→ **WHAT IS REQUIRED**: Would you repeat the listing below verbatim and drop the images?
··········
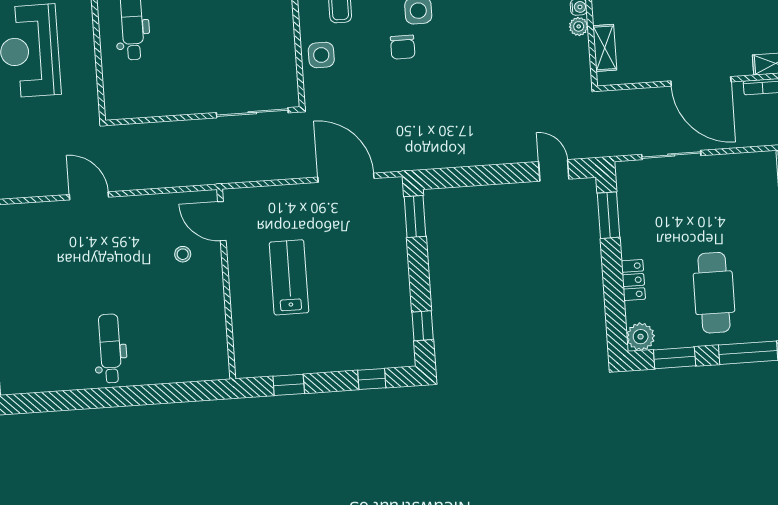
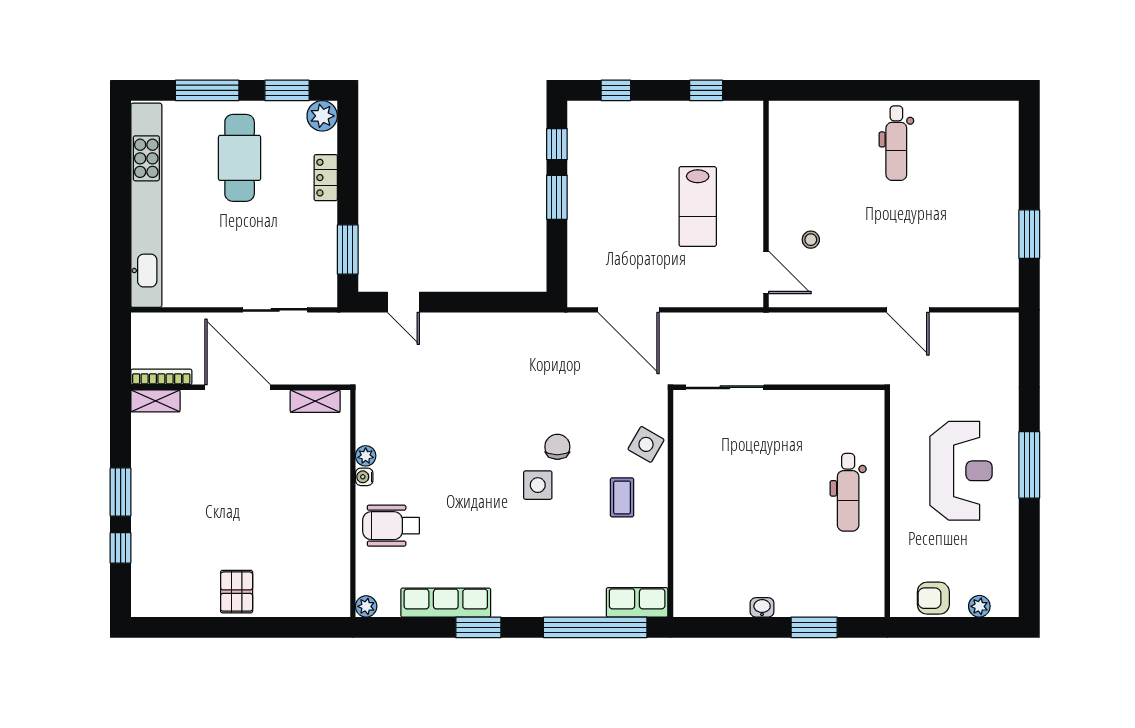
shelving: (605, 48) -> (315, 401), moved, turned 90
side table: (321, 55) -> (646, 444), turned 30
window: (415, 217) -> (557, 197), moved

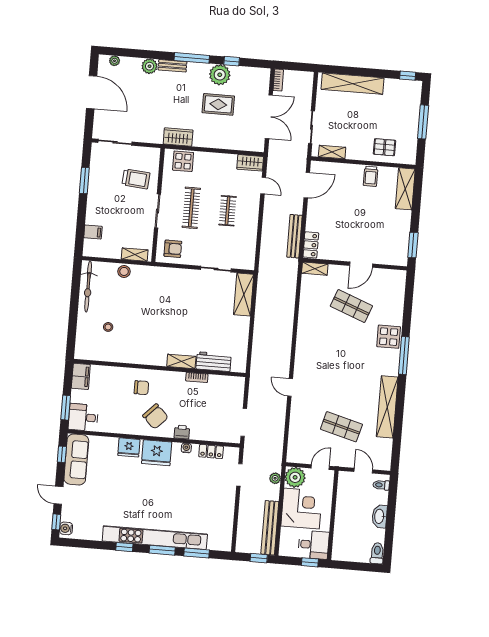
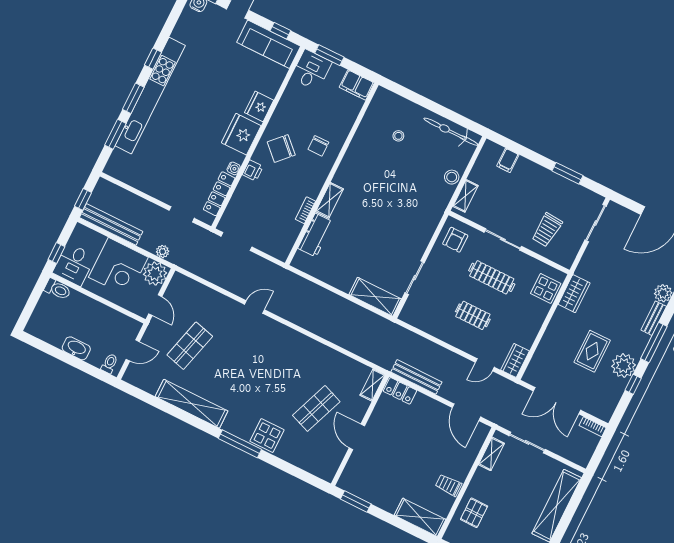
locker: (211, 452) -> (219, 194), width x1.53
toilet: (377, 553) -> (58, 289), moved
··········
→ **SOLVED PROBLEM**:
shelving: (605, 48) -> (315, 401), moved, turned 90
side table: (321, 55) -> (646, 444), turned 30
window: (415, 217) -> (557, 197), moved

locker: (211, 452) -> (219, 194), width x1.53
toilet: (377, 553) -> (58, 289), moved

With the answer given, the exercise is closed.